▶ **Description of the task**
Please report how many lines of the data include the word "camera", with the number as the entire reply.

▶ **Information provided**
· · ·
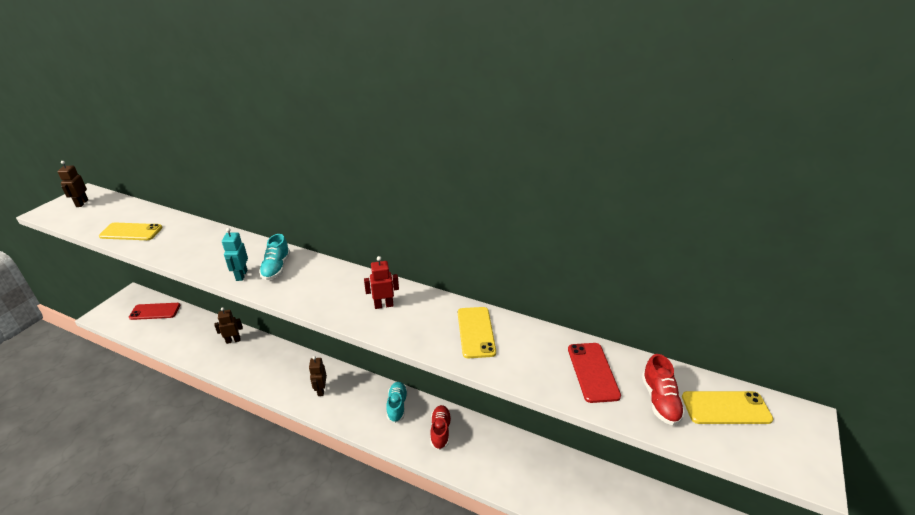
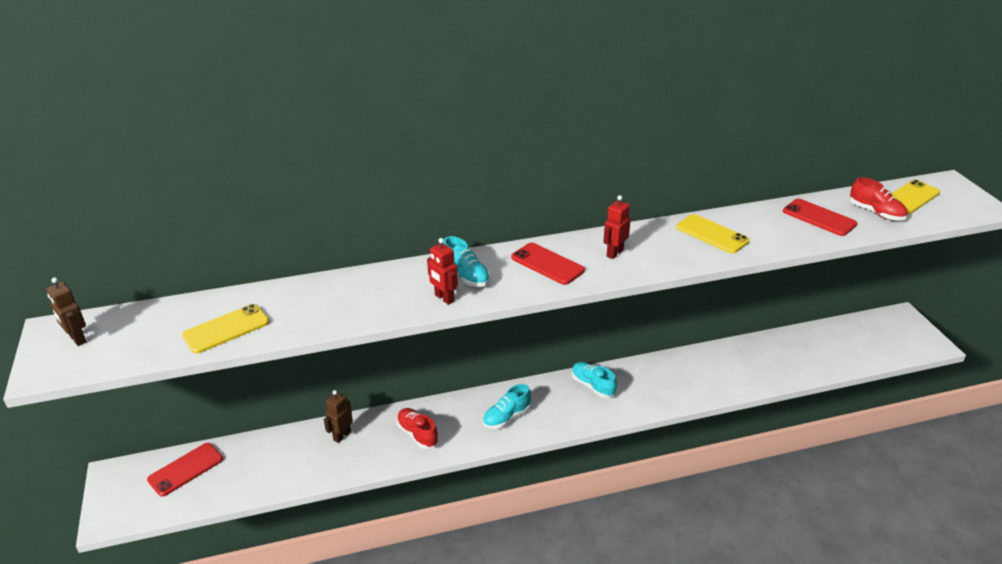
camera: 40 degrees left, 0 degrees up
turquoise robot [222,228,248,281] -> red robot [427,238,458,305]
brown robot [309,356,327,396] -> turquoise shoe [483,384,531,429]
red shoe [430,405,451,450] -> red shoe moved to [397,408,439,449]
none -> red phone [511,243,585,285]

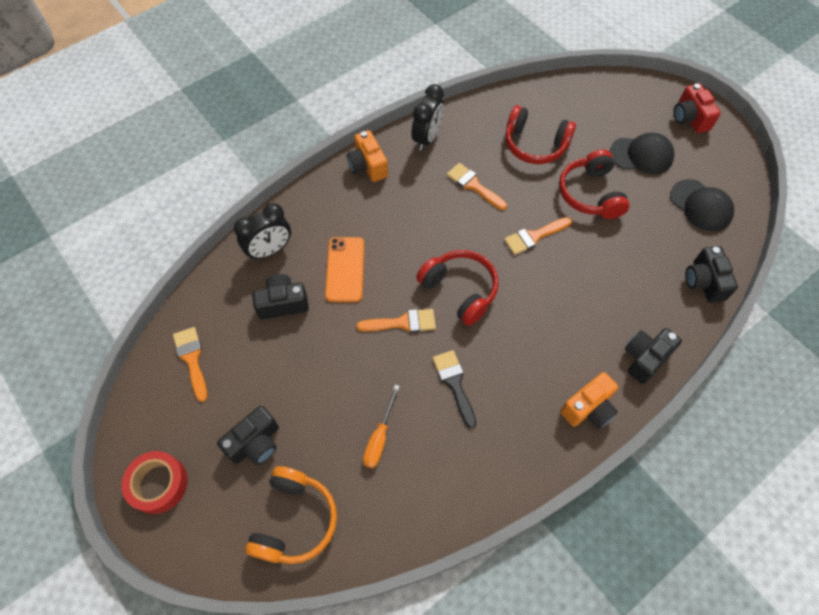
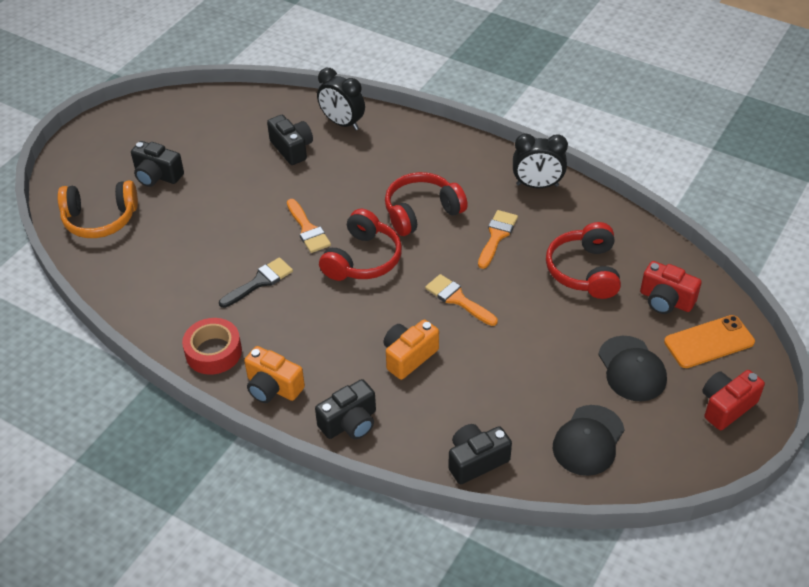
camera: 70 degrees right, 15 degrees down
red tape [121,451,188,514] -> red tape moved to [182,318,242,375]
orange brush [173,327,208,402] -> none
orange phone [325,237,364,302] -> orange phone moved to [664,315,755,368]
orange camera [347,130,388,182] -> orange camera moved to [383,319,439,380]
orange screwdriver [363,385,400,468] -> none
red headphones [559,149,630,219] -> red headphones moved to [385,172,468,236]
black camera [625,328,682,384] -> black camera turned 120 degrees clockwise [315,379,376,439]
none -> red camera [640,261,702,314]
· · ·
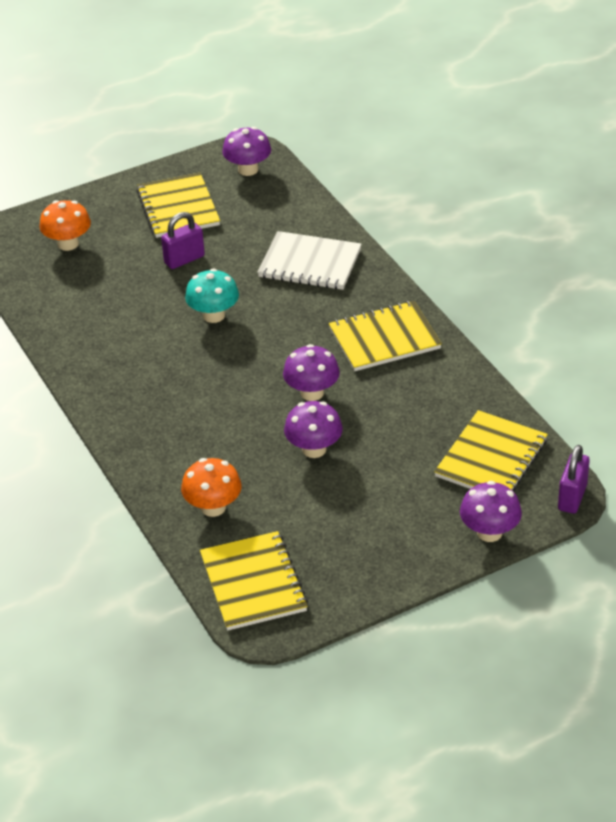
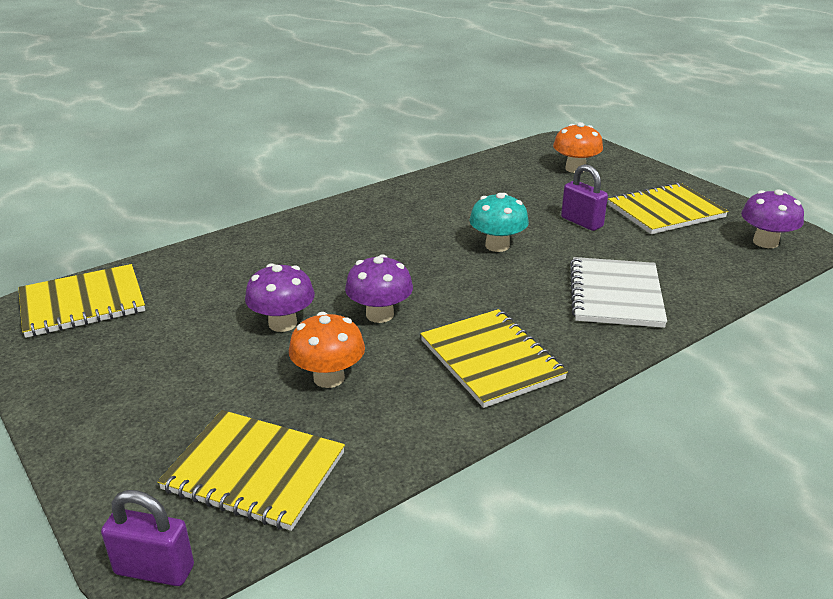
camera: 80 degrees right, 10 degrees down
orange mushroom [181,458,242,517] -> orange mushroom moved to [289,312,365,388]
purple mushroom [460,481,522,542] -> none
· · ·
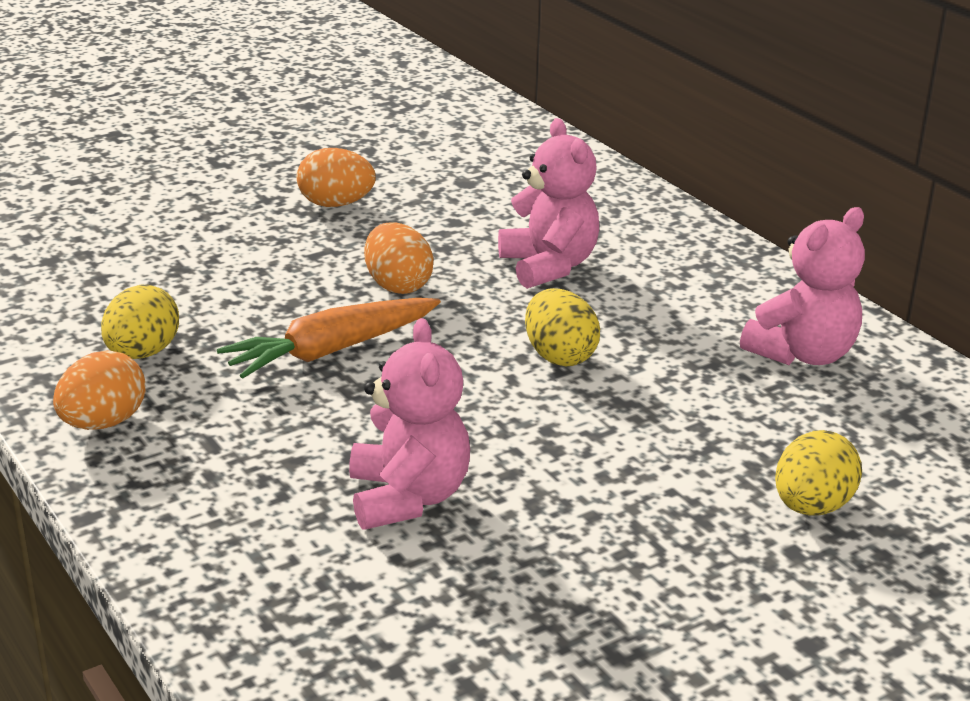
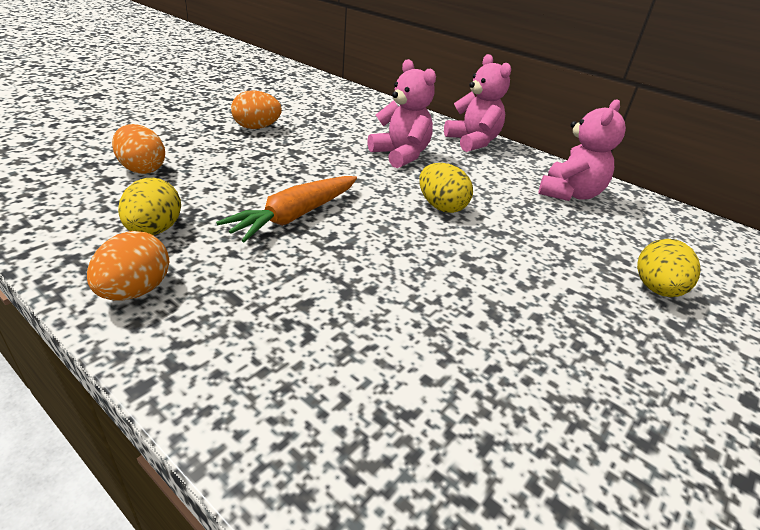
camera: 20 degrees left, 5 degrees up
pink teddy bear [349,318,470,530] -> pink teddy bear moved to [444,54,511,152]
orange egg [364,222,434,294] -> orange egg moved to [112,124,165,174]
· · ·
▶ **Reply**
7